• [GOAL]
Reproduce the rows starting at the line containing "Return (x, y) for each given word" and ending at the last row, both ends included, requests and all. Multiply every coordinate in the answers by 1.9 and round each result to a whole number, with halves rounded up.

• [DATA RECORDS]
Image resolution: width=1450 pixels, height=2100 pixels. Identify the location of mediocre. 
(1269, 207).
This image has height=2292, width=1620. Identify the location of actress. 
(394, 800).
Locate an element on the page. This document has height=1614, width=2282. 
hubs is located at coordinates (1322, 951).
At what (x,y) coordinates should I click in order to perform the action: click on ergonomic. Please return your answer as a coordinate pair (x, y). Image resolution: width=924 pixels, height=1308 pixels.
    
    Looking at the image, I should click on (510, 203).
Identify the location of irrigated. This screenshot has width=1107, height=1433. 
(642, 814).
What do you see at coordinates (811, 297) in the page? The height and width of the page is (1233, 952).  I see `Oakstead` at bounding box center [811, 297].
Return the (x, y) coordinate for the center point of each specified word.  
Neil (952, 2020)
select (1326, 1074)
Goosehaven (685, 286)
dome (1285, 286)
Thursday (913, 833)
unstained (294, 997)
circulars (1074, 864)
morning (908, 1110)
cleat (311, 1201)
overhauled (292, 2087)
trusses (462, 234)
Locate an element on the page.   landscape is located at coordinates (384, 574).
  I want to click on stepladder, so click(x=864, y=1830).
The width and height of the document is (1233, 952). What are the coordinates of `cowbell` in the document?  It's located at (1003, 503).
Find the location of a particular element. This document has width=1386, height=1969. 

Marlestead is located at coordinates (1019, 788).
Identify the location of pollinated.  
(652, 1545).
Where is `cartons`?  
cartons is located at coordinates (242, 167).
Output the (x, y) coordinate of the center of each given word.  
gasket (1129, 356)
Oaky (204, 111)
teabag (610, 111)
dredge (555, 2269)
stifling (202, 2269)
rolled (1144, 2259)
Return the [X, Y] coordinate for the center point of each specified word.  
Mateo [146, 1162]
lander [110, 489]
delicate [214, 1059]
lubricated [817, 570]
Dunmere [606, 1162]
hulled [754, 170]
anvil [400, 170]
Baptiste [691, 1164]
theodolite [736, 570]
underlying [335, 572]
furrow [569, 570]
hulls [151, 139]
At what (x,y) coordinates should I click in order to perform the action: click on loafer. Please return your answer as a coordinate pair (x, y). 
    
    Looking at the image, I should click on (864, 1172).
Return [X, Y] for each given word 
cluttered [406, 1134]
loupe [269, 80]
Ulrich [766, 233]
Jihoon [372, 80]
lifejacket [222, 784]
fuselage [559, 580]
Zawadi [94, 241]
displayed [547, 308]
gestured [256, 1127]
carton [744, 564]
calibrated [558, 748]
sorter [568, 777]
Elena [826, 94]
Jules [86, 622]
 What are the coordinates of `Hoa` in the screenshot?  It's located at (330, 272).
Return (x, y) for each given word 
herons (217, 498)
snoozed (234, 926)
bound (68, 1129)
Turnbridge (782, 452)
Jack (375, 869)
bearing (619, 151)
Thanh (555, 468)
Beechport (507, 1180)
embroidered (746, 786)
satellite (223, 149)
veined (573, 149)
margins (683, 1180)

• [THE SOLUTION]
Return (x, y) for each given word 
herons (412, 946)
snoozed (445, 1759)
bound (129, 2145)
Turnbridge (1486, 859)
Jack (713, 1651)
bearing (1176, 287)
Thanh (1055, 889)
Beechport (963, 2242)
embroidered (1417, 1493)
satellite (424, 283)
veined (1089, 283)
margins (1298, 2242)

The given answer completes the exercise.